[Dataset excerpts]
__________

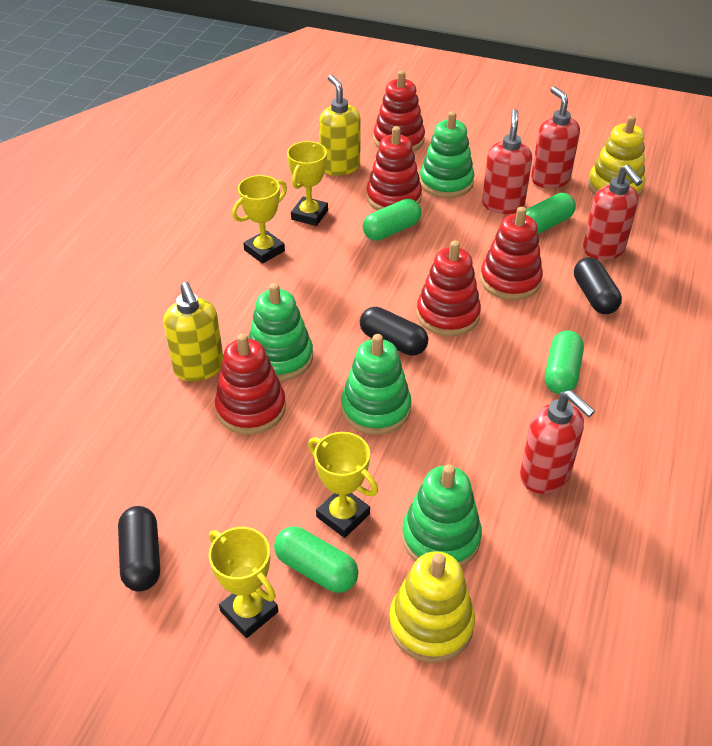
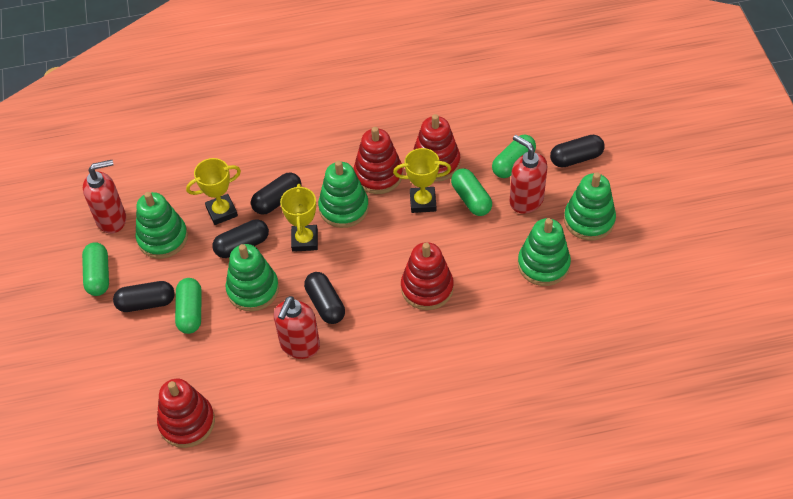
black capsule: 3 -> 5
green stacking toy: 4 -> 5
red soap dispenser: 4 -> 3
red stacking toy: 5 -> 4
yellow soap dispenser: 2 -> 0
yellow stacking toy: 2 -> 0
yellow trophy: 4 -> 3

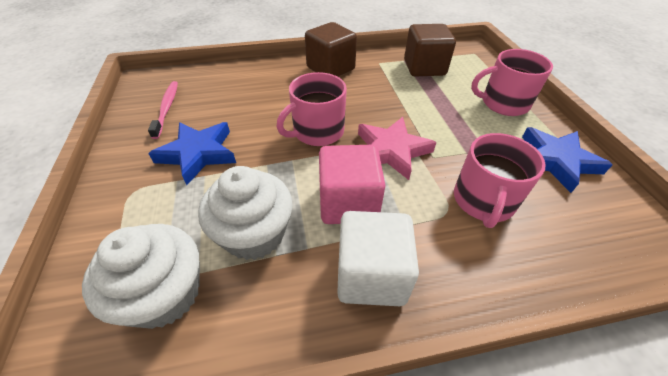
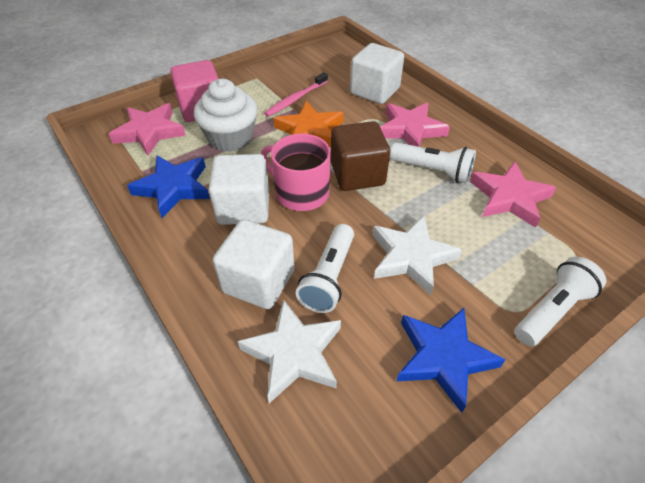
brown cube: 2 -> 1
orange star: 0 -> 1
pink mug: 3 -> 1
pink star: 1 -> 3
white cube: 1 -> 3
white cupcake: 2 -> 1
white flashlight: 0 -> 3
white star: 0 -> 2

__________

TASK – With the pictures left aside, write out all of the records above exactly.

REPLY TO THE TASK –
black capsule: 3 -> 5
green stacking toy: 4 -> 5
red soap dispenser: 4 -> 3
red stacking toy: 5 -> 4
yellow soap dispenser: 2 -> 0
yellow stacking toy: 2 -> 0
yellow trophy: 4 -> 3

brown cube: 2 -> 1
orange star: 0 -> 1
pink mug: 3 -> 1
pink star: 1 -> 3
white cube: 1 -> 3
white cupcake: 2 -> 1
white flashlight: 0 -> 3
white star: 0 -> 2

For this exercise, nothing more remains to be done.